Task instructions
The lines to extract begin at the line that contains "pink egg: 11 -> 7" and run through the last line of the listing; reproduce them exactly, minus any pictures.

Supplied records
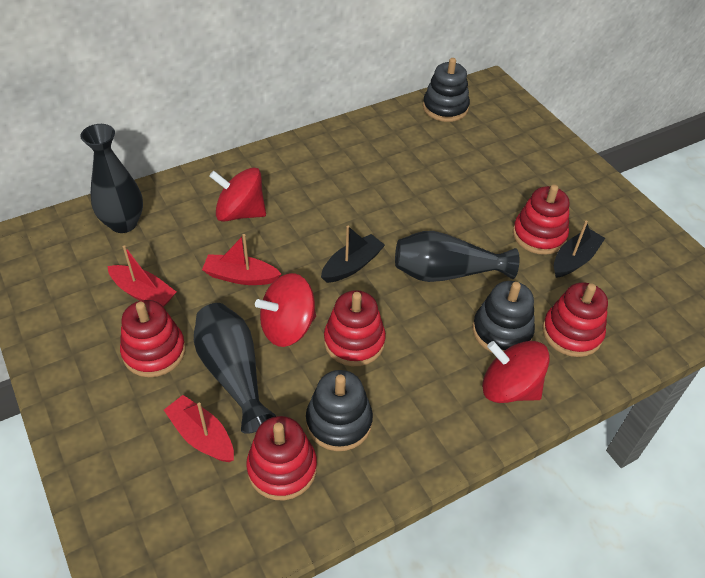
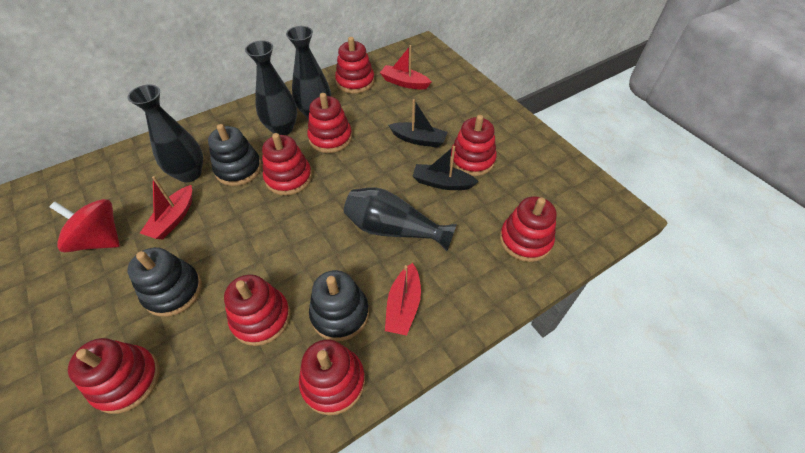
black vase: 3 -> 4
red spinning top: 3 -> 1
red stacking toy: 5 -> 8

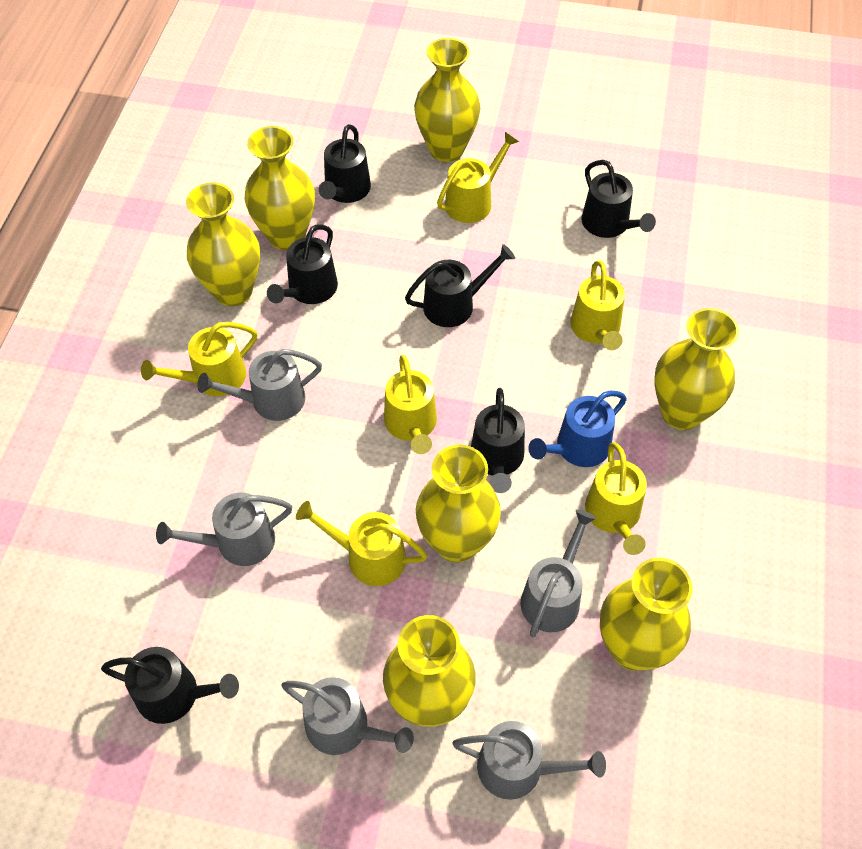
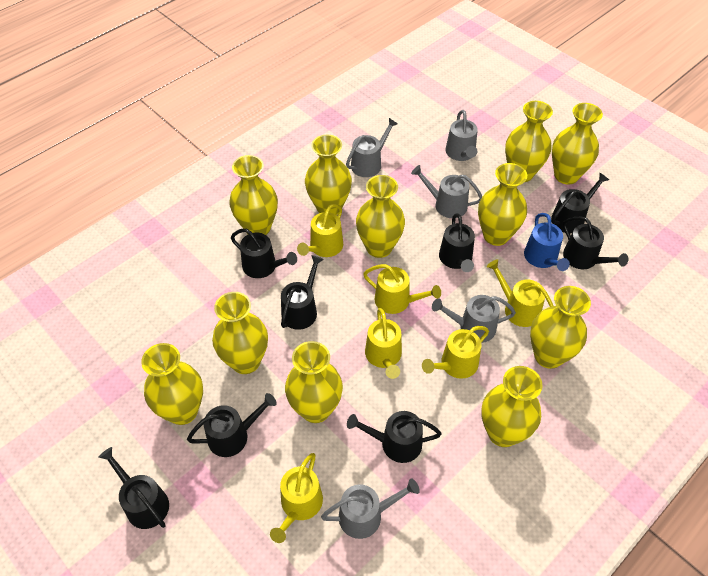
black watering can: 6 -> 8
yellow vase: 7 -> 11

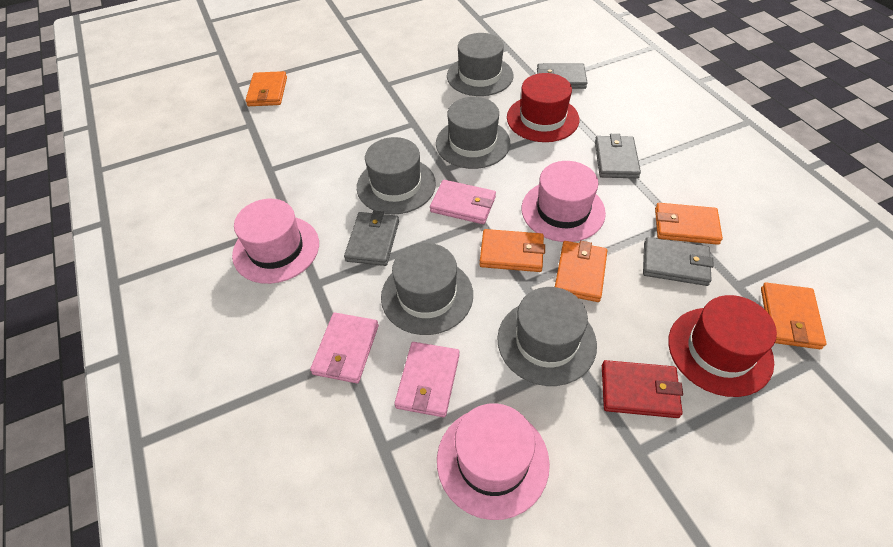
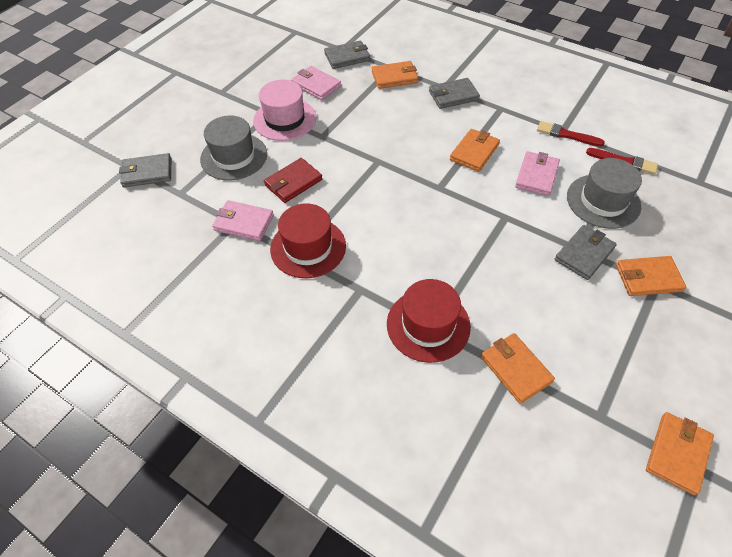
grey hat: 5 -> 2
pink hat: 3 -> 1
red brush: 0 -> 2

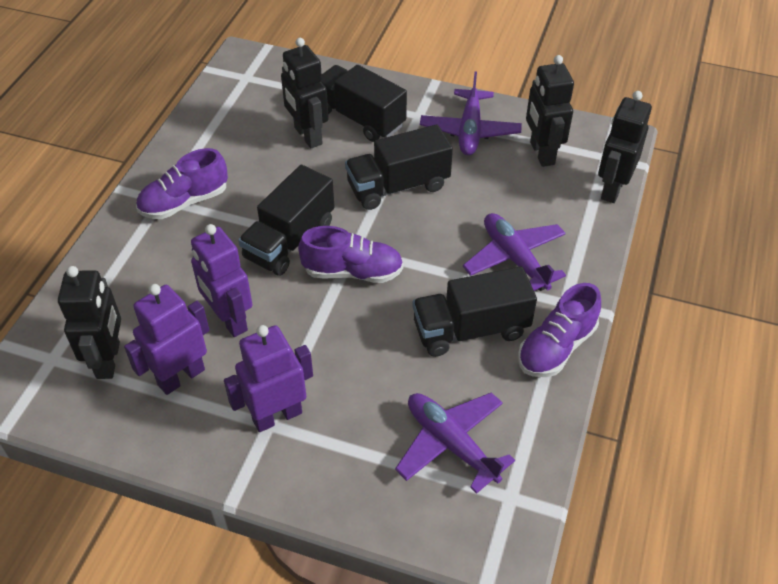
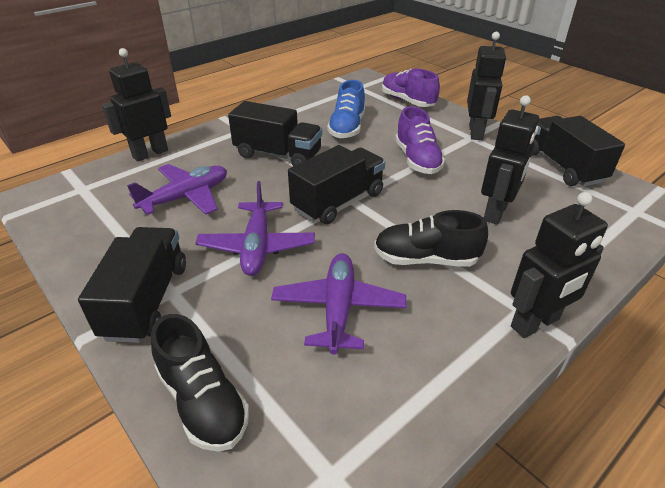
black shoe: 0 -> 2
blue shoe: 0 -> 1
purple robot: 3 -> 0
purple shoe: 3 -> 2

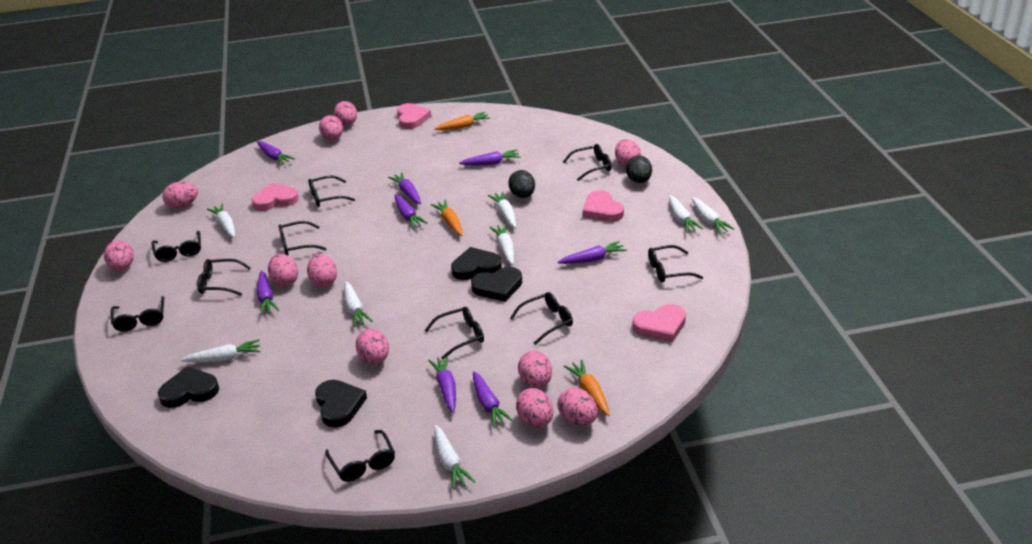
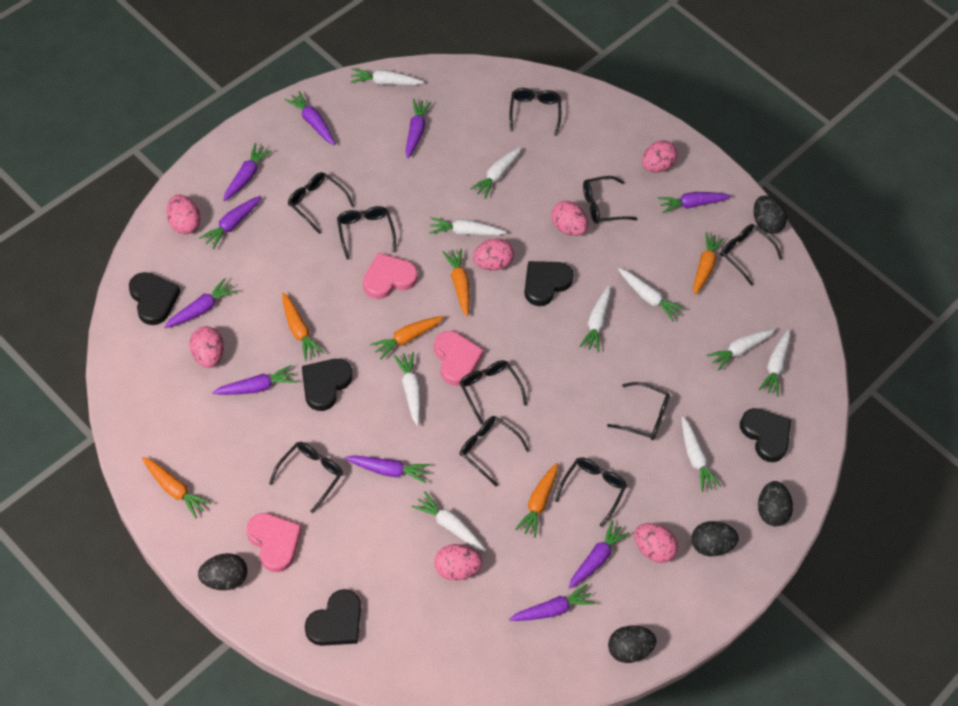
black egg: 2 -> 5
black heart: 4 -> 5
orange carrot: 3 -> 6
pink egg: 11 -> 7
pink heart: 4 -> 3
purple carrot: 8 -> 10
white carrot: 8 -> 10

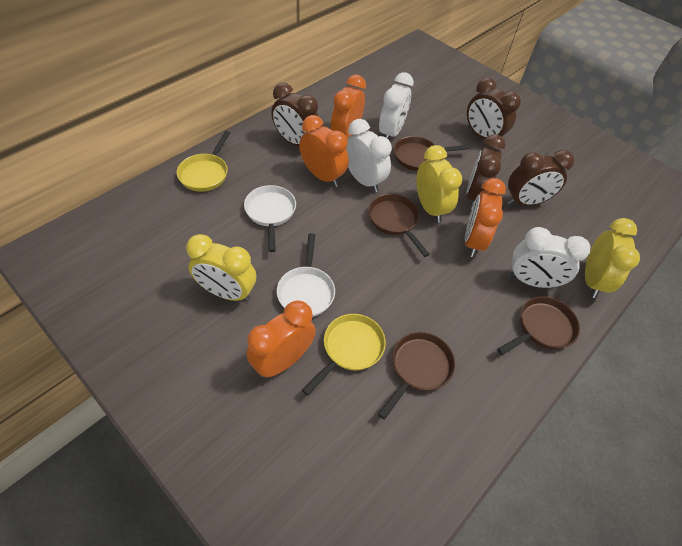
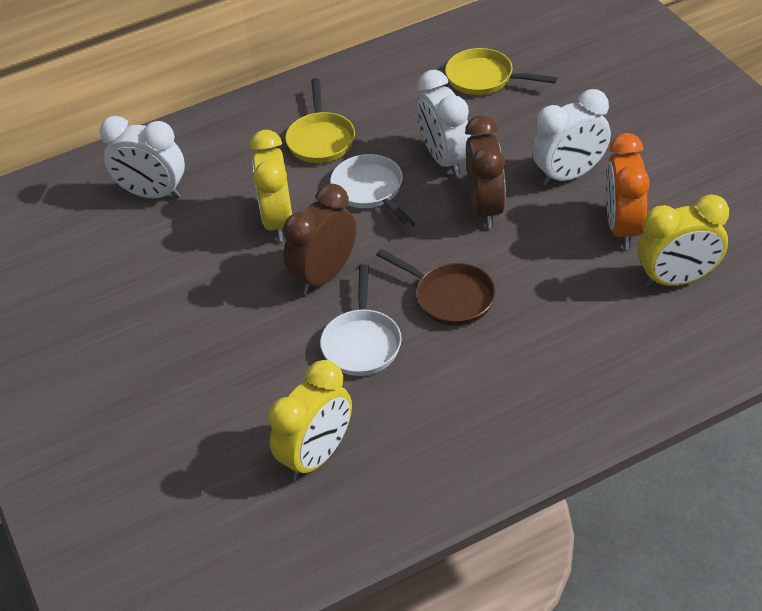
brown clock: 4 -> 2
brown pan: 4 -> 1
orange clock: 4 -> 1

Answer section
pink egg: 11 -> 7
pink heart: 4 -> 3
purple carrot: 8 -> 10
white carrot: 8 -> 10

brown clock: 4 -> 2
brown pan: 4 -> 1
orange clock: 4 -> 1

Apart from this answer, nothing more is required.